- **Given records**
════════════════

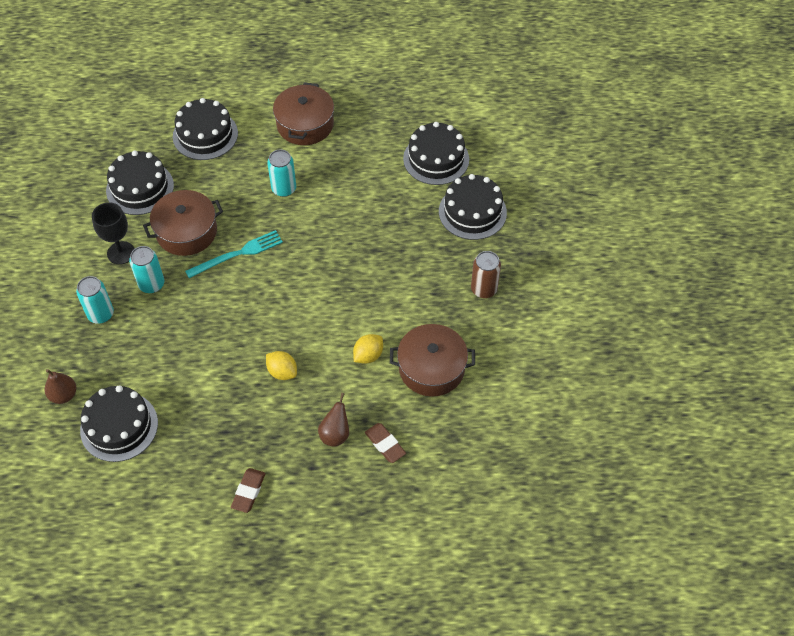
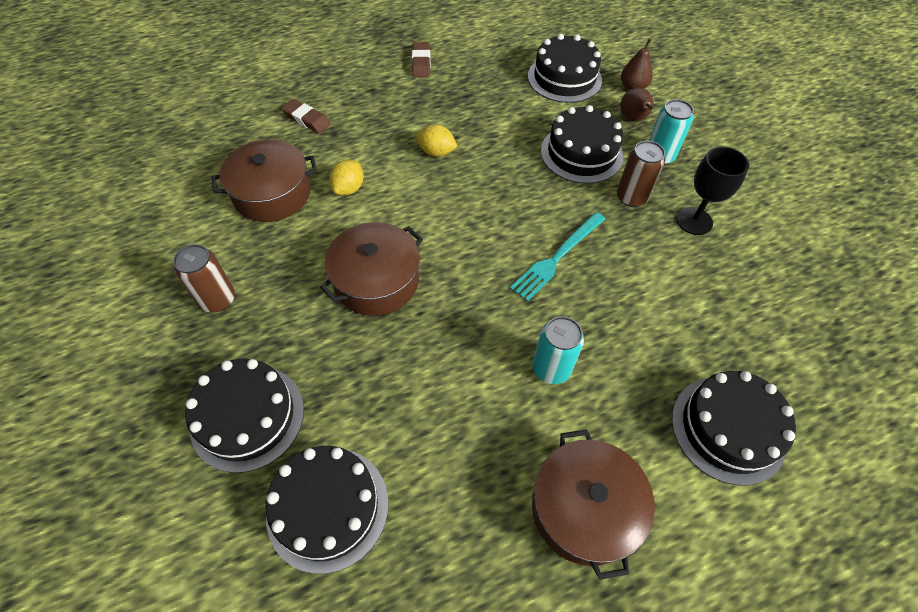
camera: 160 degrees right, 0 degrees up
black cake [106,150,174,215] -> black cake moved to [541,105,623,184]
turquoise can [129,246,164,293] -> brown can [617,141,665,207]
brown pot [143,190,223,256] -> brown pot moved to [320,222,423,316]
brown pear [318,393,349,447] -> brown pear moved to [620,88,653,121]

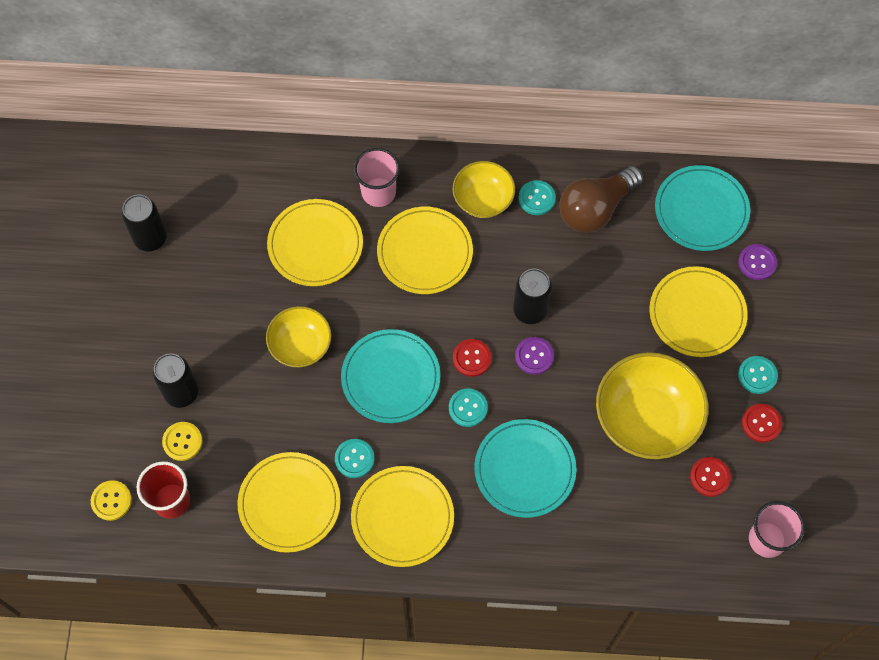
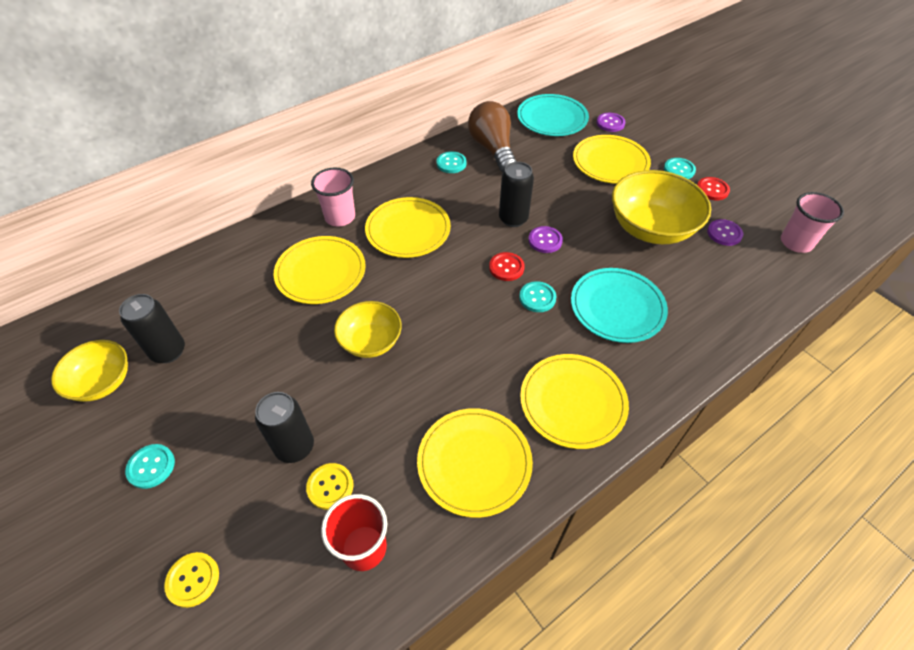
camera: 40 degrees left, 15 degrees down
yellow button [91,480,132,521] -> yellow button moved to [164,552,219,608]
turquoise button [335,439,375,478] -> turquoise button moved to [125,444,175,489]
turquoise plate [341,329,441,423] -> none
yellow bowl [453,161,515,218] -> yellow bowl moved to [51,340,128,402]
brown light bulb [559,166,643,233] -> brown light bulb turned 150 degrees clockwise [468,101,517,172]
red button [690,457,731,497] -> purple button [707,219,743,246]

════════════════

- **Problem description**
Copy exactly. The range runs from the line containing "turquoise plate [341,329,441,423] -> none" through the last line of the data.

- **Finished task**
turquoise plate [341,329,441,423] -> none
yellow bowl [453,161,515,218] -> yellow bowl moved to [51,340,128,402]
brown light bulb [559,166,643,233] -> brown light bulb turned 150 degrees clockwise [468,101,517,172]
red button [690,457,731,497] -> purple button [707,219,743,246]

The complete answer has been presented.